Items from a dataset:
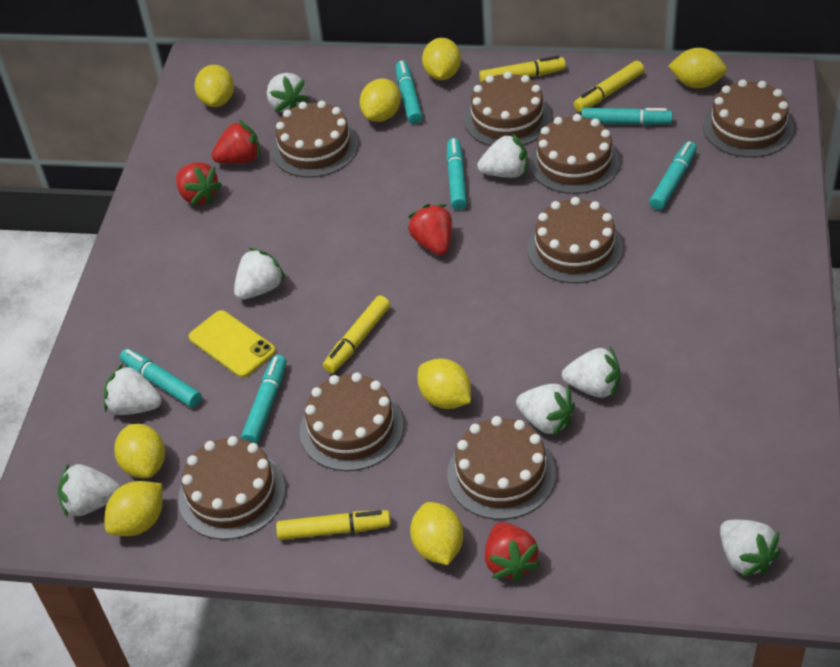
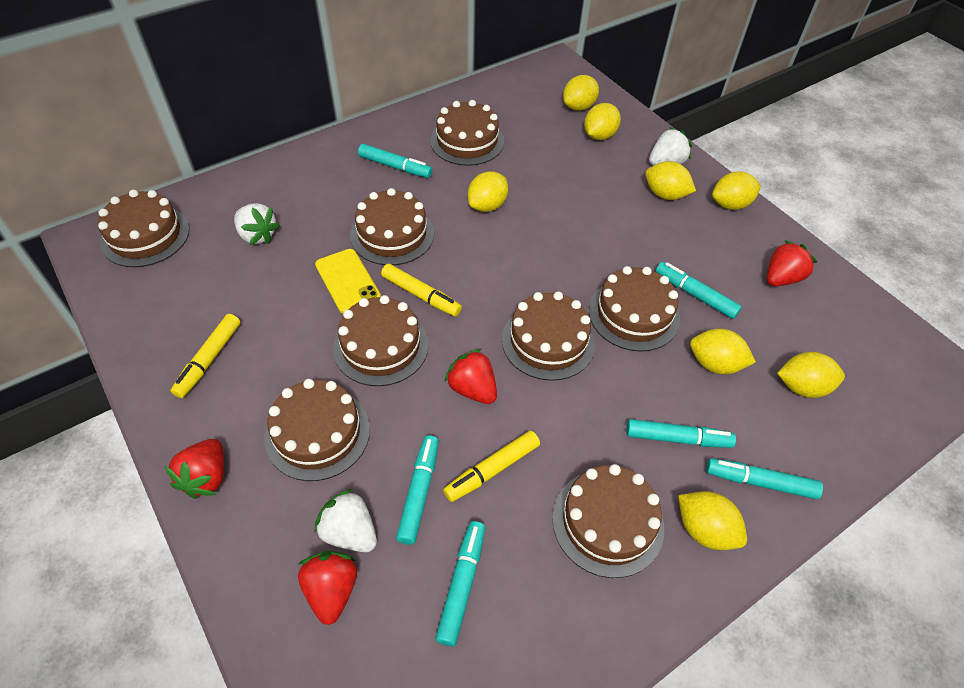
white strawberry: 8 -> 3
yellow marker: 4 -> 3

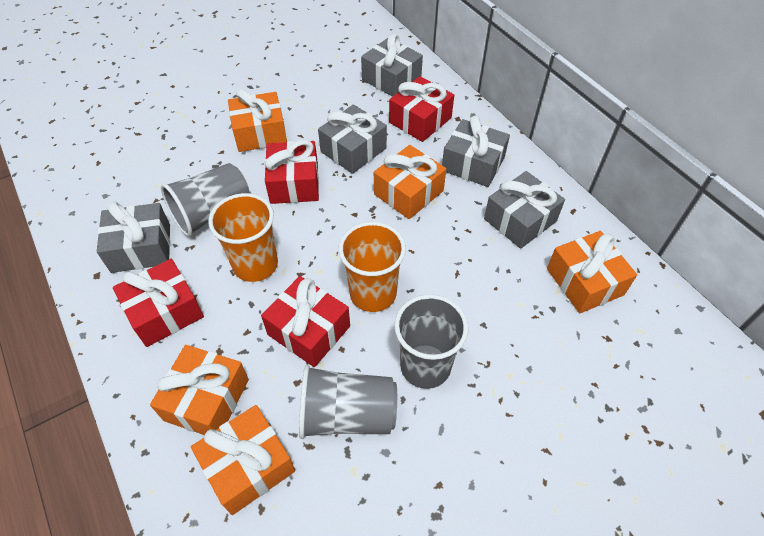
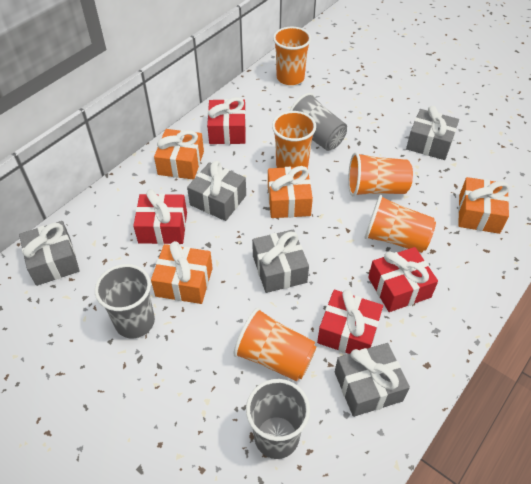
orange cup: 2 -> 5
orange gift: 5 -> 4

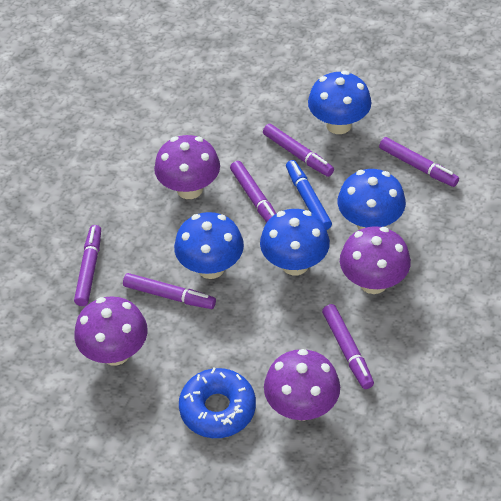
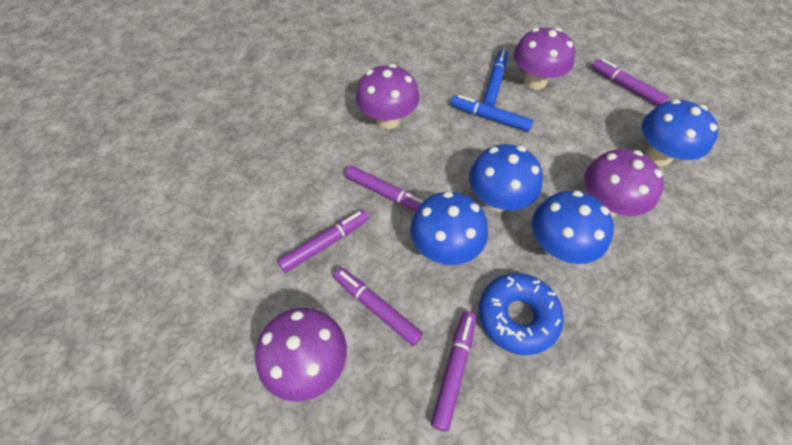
blue marker: 1 -> 2
purple marker: 6 -> 5

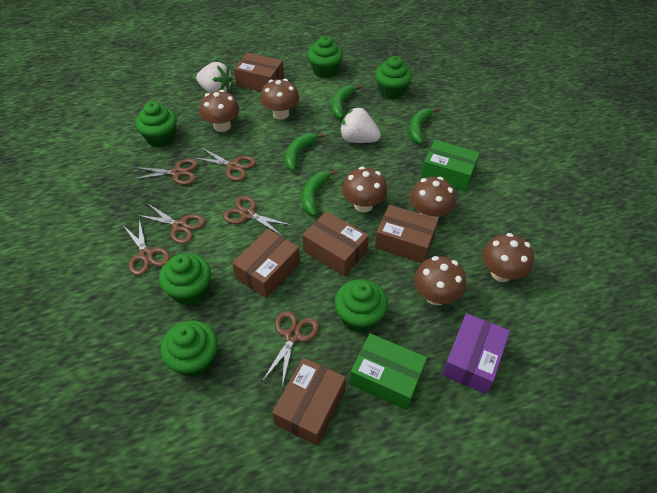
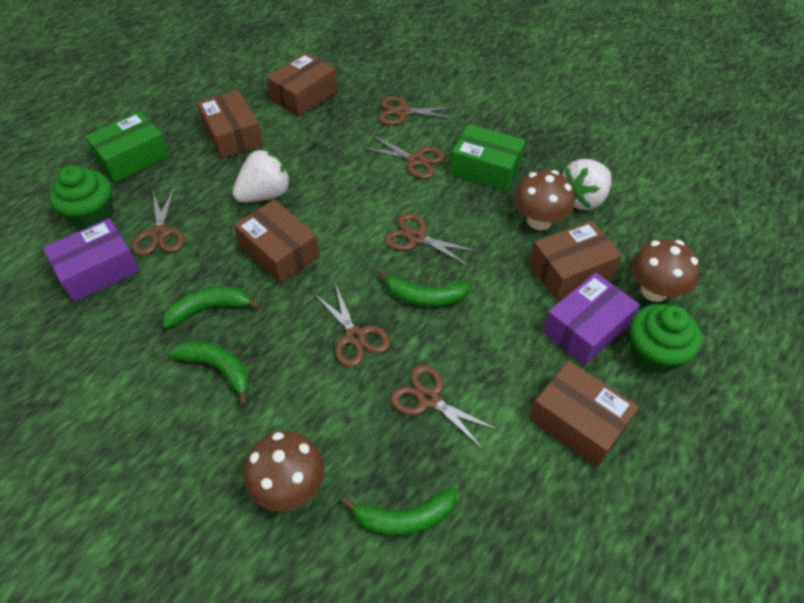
brown mushroom: 6 -> 3
green cupcake: 6 -> 2
purple box: 1 -> 2

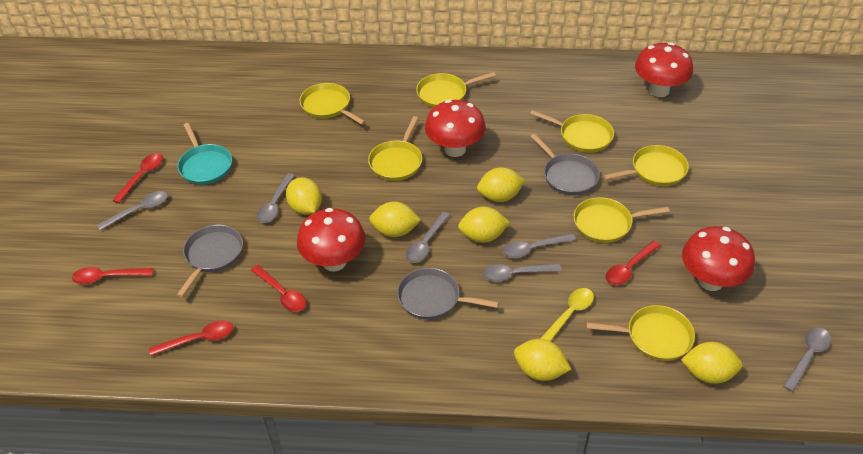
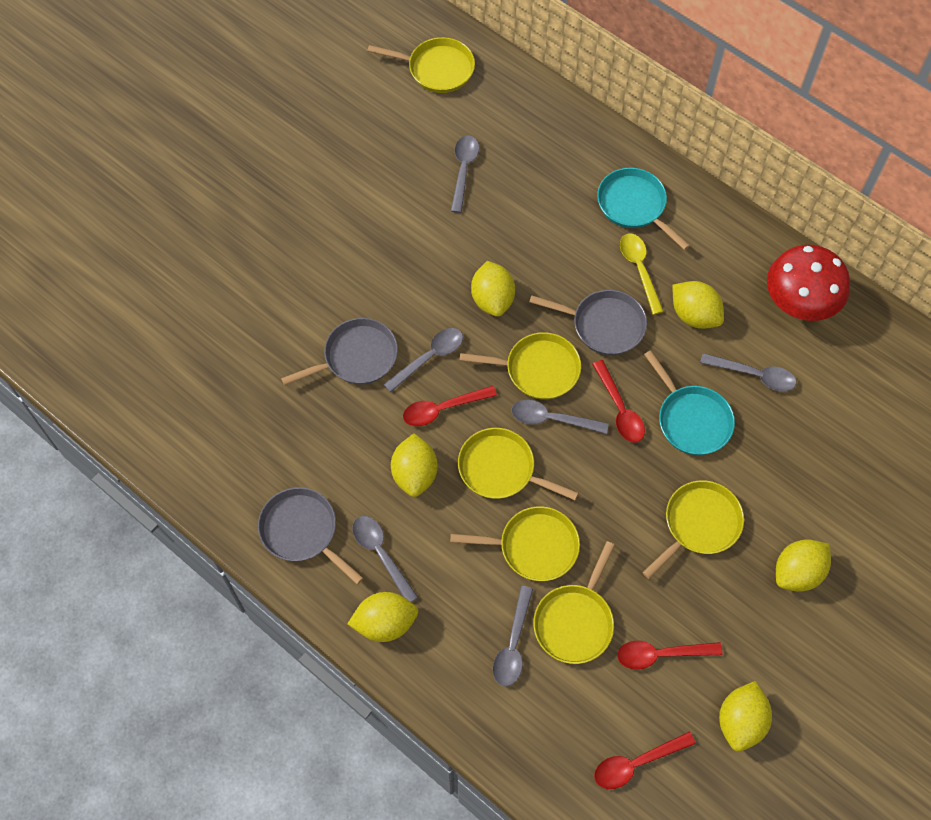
red mushroom: 4 -> 1
red spoon: 5 -> 4
turquoise pan: 1 -> 2
yellow pan: 7 -> 6

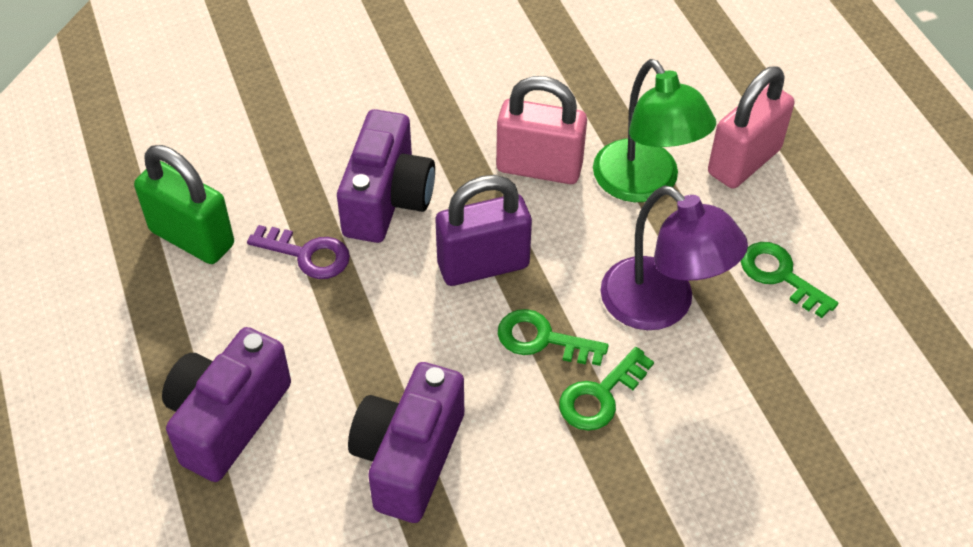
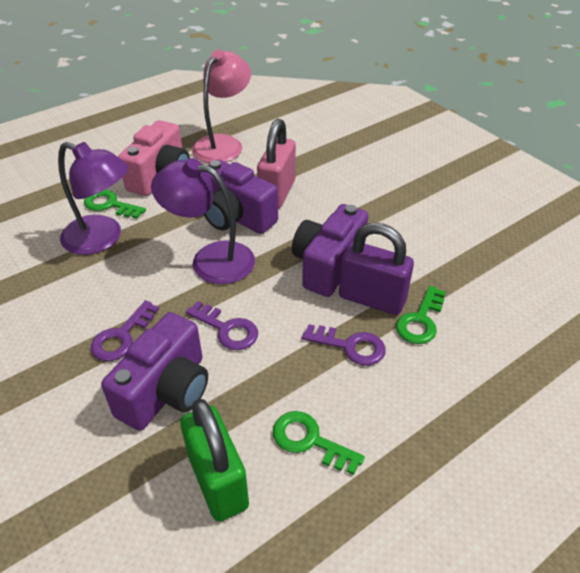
green lamp: 1 -> 0
pink camera: 0 -> 1
pink lamp: 0 -> 1
pink padlock: 2 -> 1
purple key: 1 -> 3
purple lamp: 1 -> 2

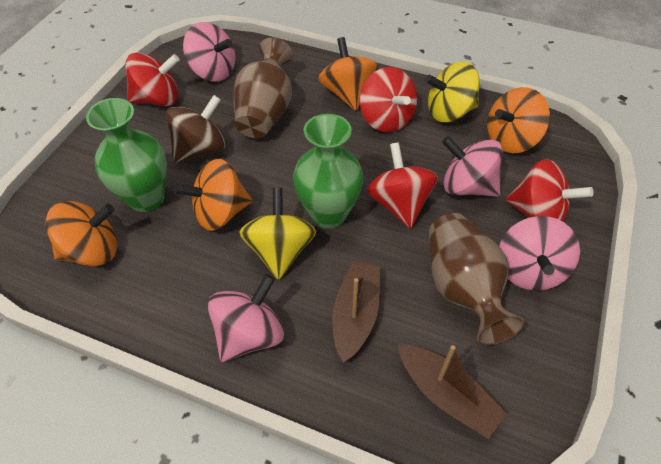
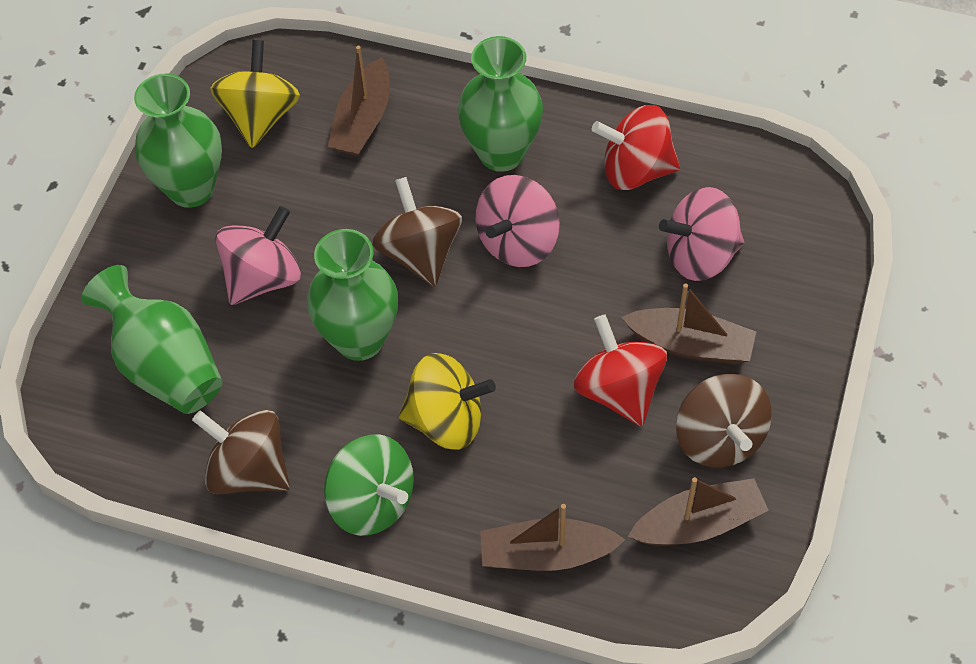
brown boat: 2 -> 4
brown spinning top: 1 -> 3
brown vase: 2 -> 0
green spinning top: 0 -> 1
green vase: 2 -> 4
orange spinning top: 4 -> 0
pink spinning top: 4 -> 3
red spinning top: 4 -> 2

TASK INSTRUCTIONS: Your task is to reproduce exactly the lines from the start of the data above through the line containing "red spoon: 5 -> 4", leaving every picture out.

EXERCISE RESULT:
white strawberry: 8 -> 3
yellow marker: 4 -> 3

orange cup: 2 -> 5
orange gift: 5 -> 4

blue marker: 1 -> 2
purple marker: 6 -> 5

brown mushroom: 6 -> 3
green cupcake: 6 -> 2
purple box: 1 -> 2

red mushroom: 4 -> 1
red spoon: 5 -> 4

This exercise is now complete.